BEGIN Records shown

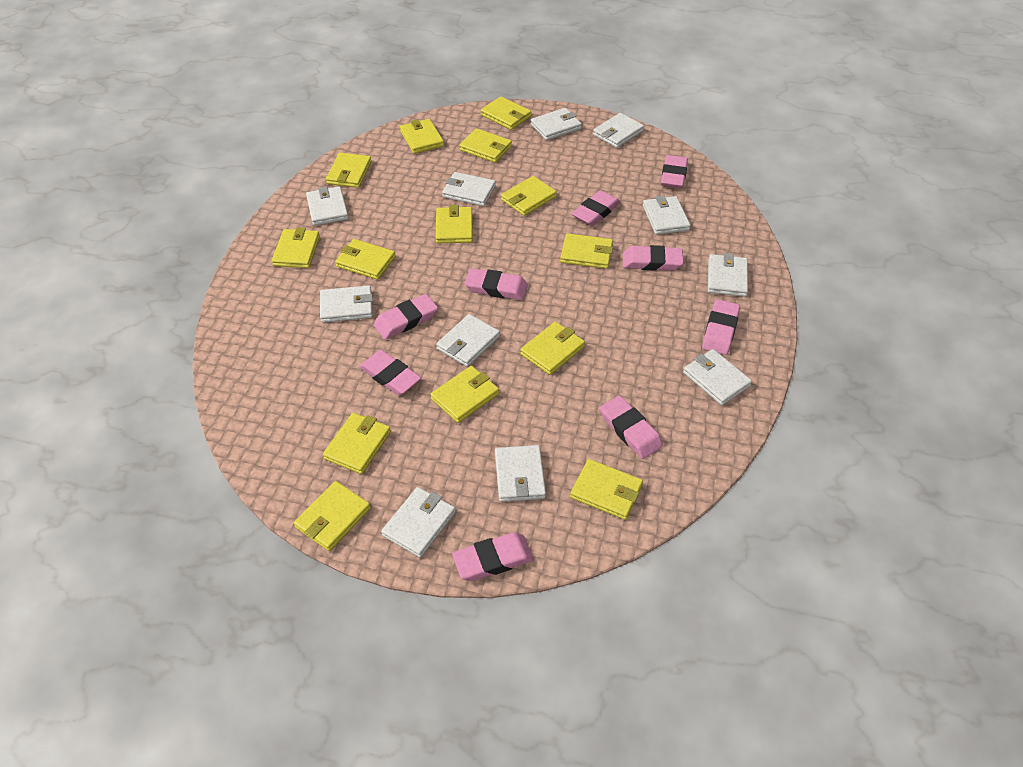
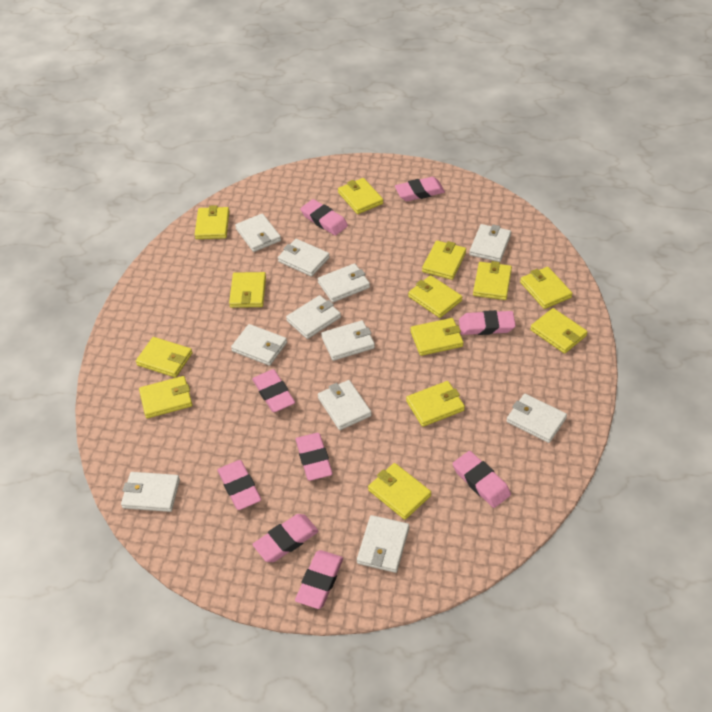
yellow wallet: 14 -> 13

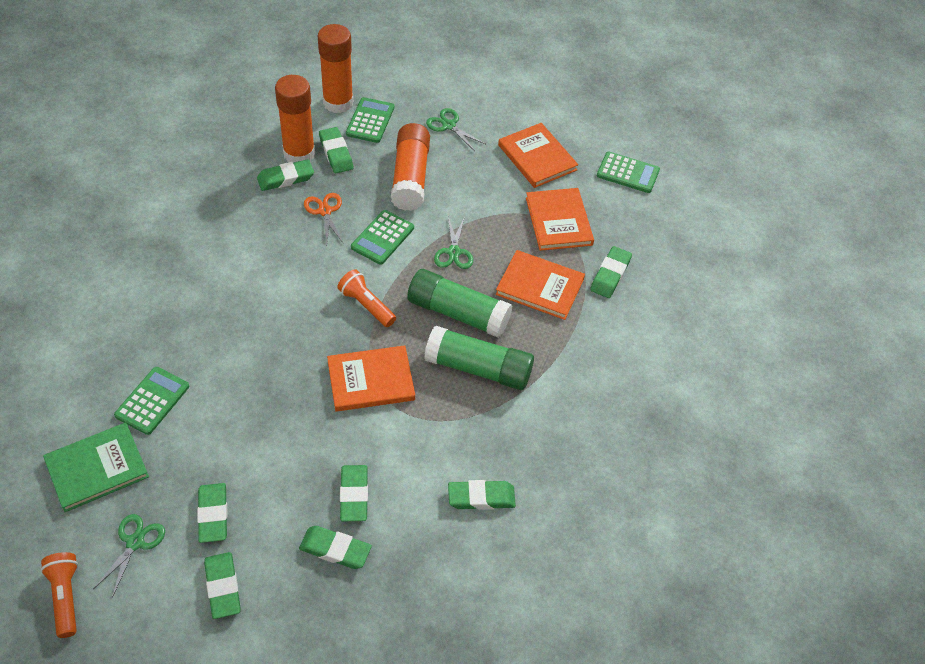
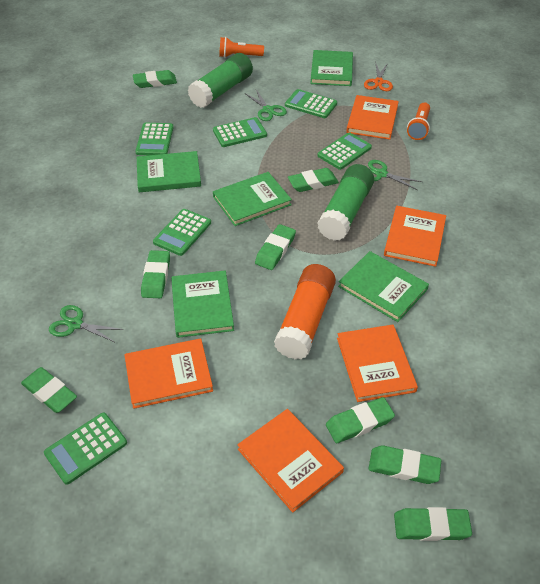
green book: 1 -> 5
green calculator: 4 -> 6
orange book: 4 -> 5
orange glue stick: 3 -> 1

END Records shown

*Job item:*
Write each entry again exactly, minus any images.

*Task output:*
yellow wallet: 14 -> 13

green book: 1 -> 5
green calculator: 4 -> 6
orange book: 4 -> 5
orange glue stick: 3 -> 1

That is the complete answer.